**DATASET RECORDS:**
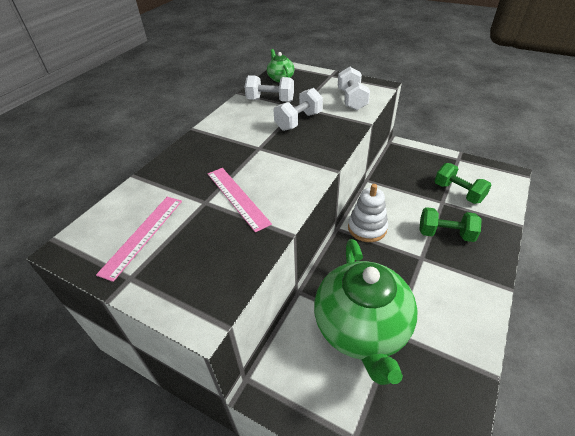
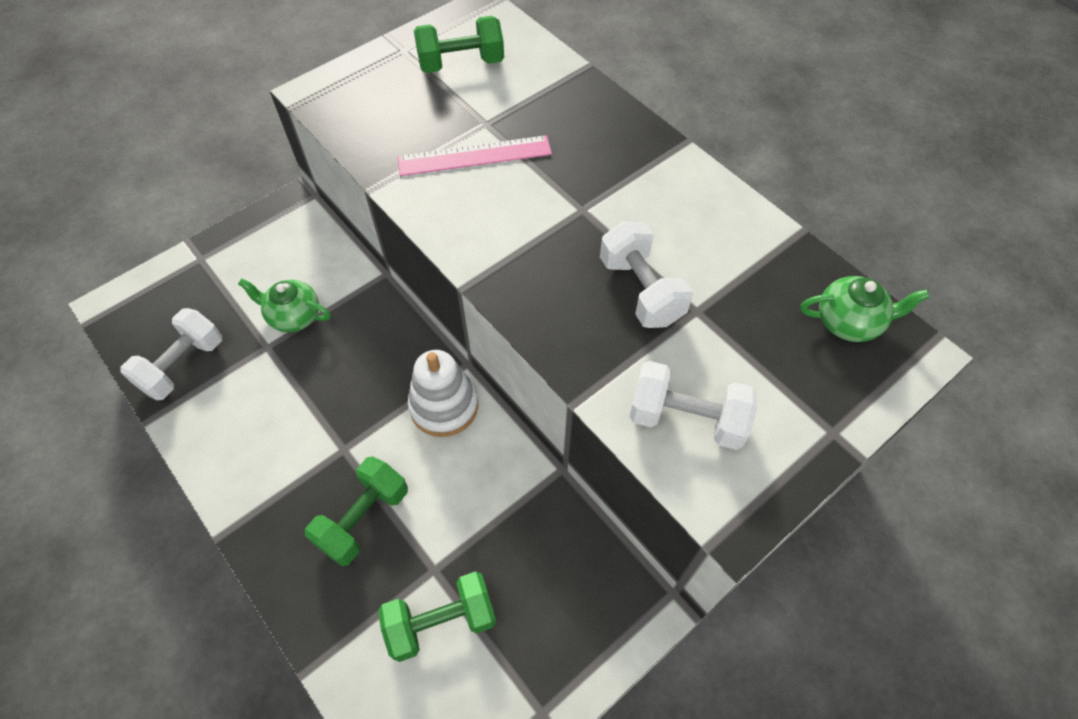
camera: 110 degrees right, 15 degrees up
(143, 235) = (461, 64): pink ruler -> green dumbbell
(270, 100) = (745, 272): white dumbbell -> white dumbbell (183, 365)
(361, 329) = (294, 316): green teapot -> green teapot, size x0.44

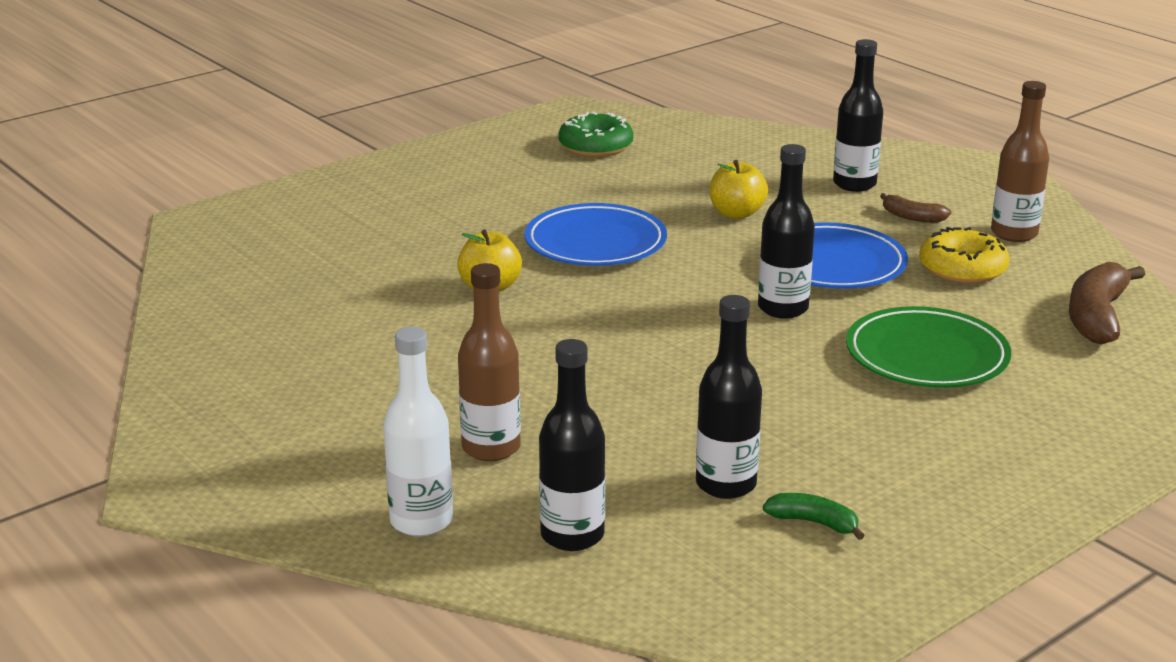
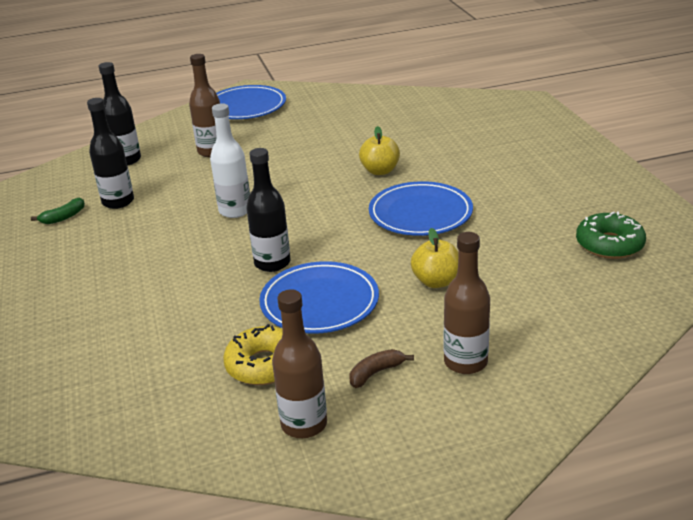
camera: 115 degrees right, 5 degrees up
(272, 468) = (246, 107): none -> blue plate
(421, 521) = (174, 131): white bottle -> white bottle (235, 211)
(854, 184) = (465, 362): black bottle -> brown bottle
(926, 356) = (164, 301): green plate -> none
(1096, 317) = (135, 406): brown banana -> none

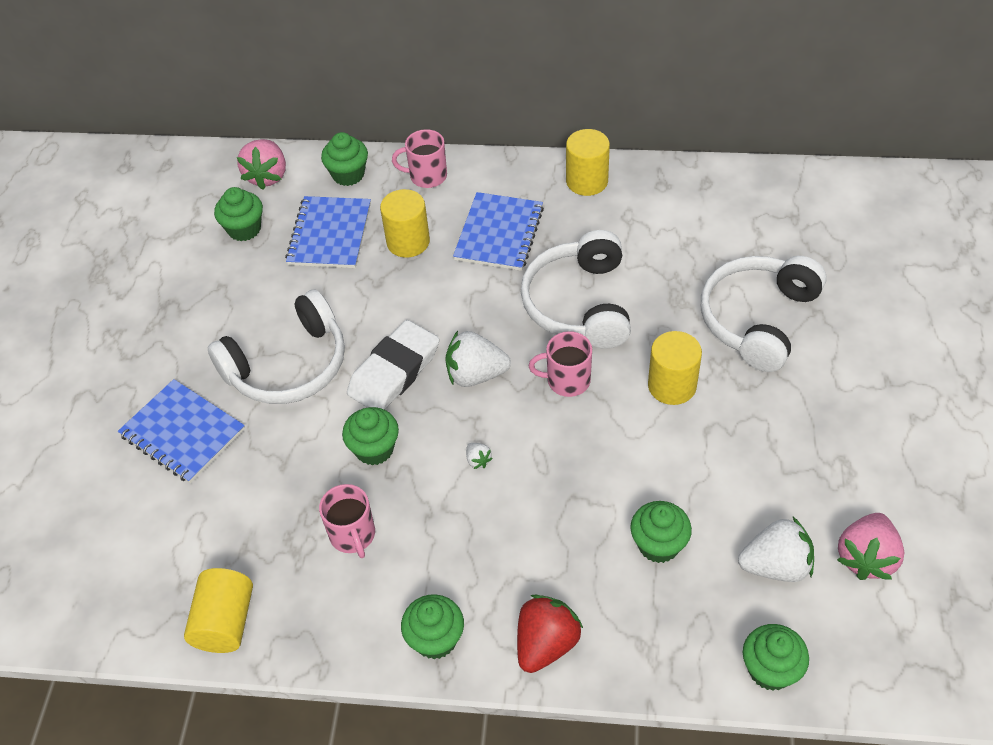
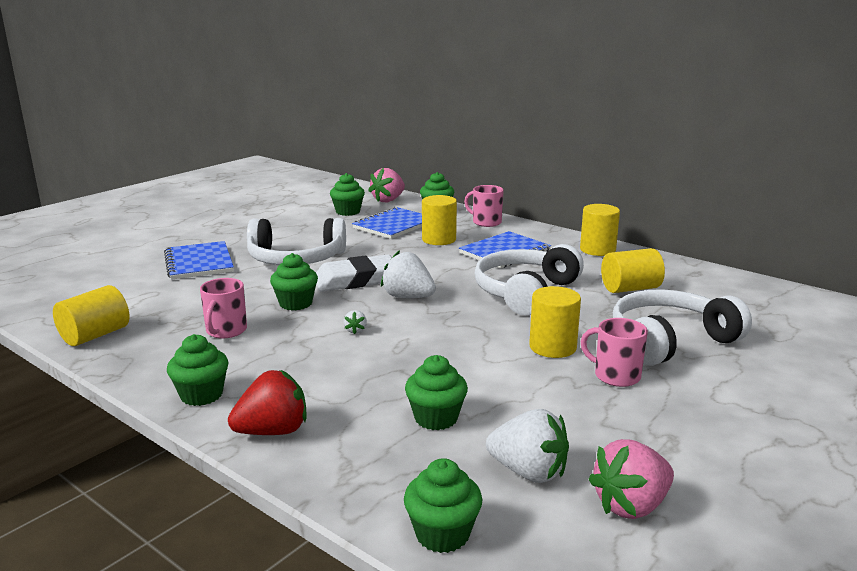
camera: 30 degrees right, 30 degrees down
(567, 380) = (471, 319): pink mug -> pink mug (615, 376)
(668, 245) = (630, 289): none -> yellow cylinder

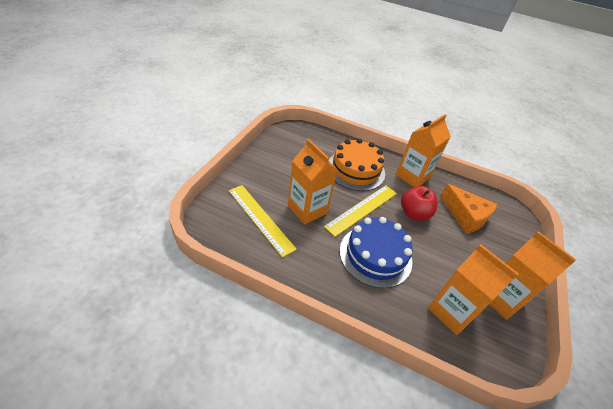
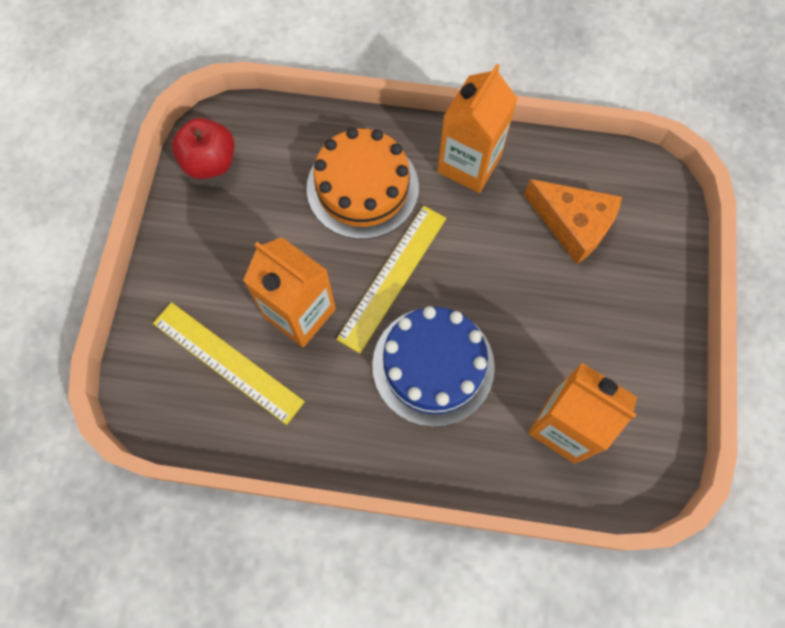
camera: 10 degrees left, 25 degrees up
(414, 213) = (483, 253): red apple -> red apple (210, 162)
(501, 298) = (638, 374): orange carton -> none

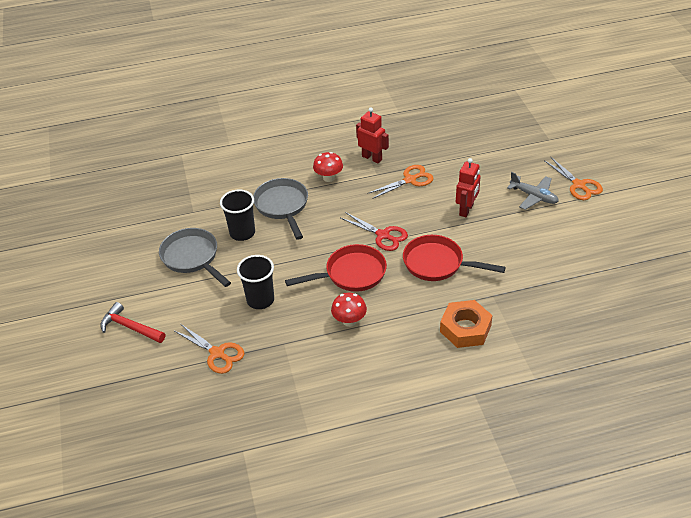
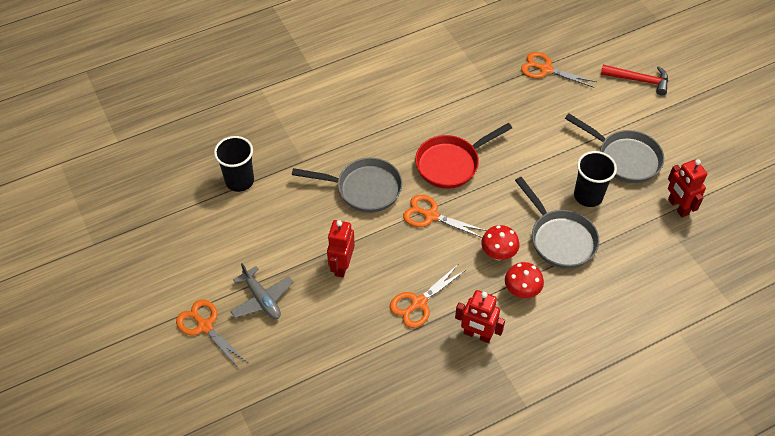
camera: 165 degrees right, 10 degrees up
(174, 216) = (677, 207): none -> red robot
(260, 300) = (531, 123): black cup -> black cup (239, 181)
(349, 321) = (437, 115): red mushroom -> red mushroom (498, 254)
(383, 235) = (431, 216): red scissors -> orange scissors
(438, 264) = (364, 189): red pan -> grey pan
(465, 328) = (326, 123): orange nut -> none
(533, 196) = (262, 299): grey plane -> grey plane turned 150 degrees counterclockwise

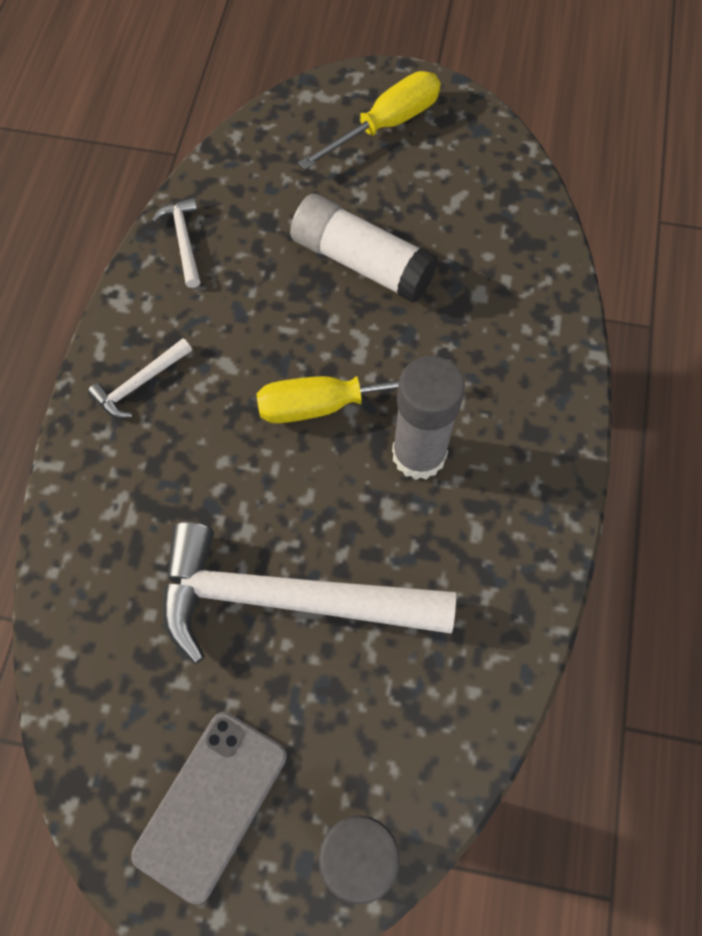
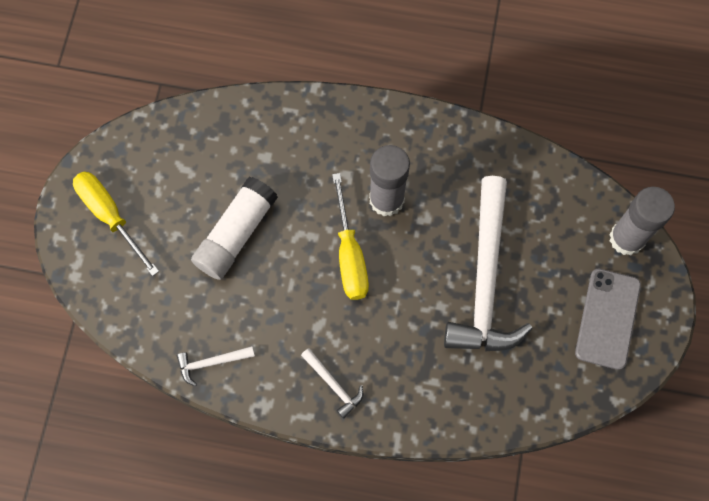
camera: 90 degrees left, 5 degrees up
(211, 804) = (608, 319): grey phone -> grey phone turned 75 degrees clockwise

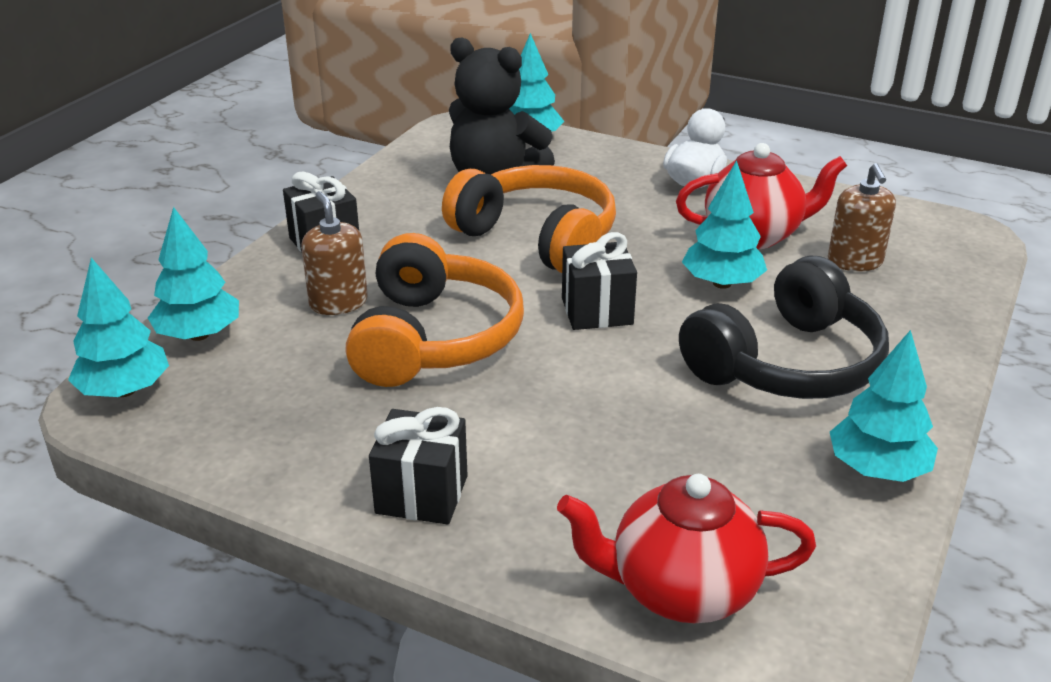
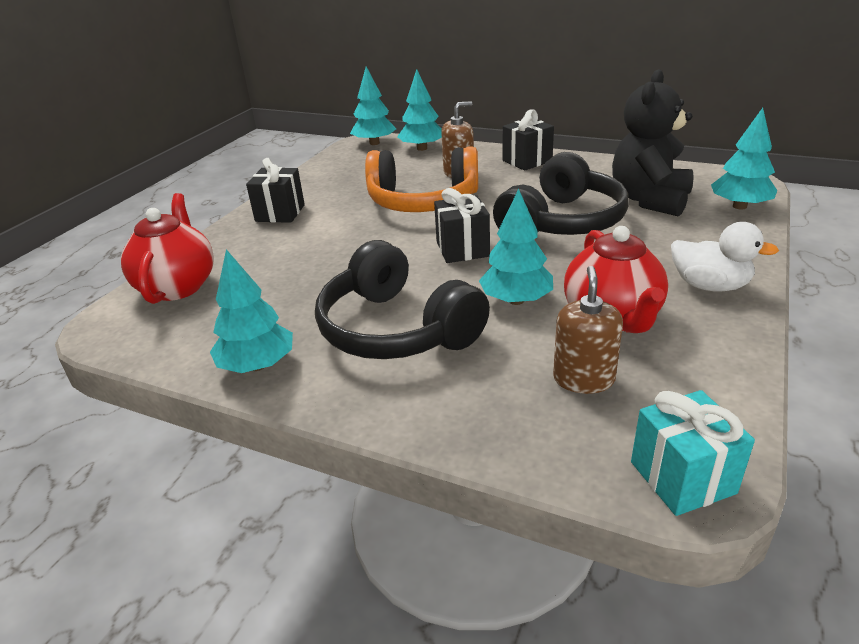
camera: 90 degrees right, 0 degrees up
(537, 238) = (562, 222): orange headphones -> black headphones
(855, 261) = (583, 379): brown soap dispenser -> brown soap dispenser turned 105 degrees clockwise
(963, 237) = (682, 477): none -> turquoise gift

**EXERCISE:** What is the number of lines above that contain the string "grey"? Answer with the number alone.

**ANSWER TO THIS PROBLEM:** 3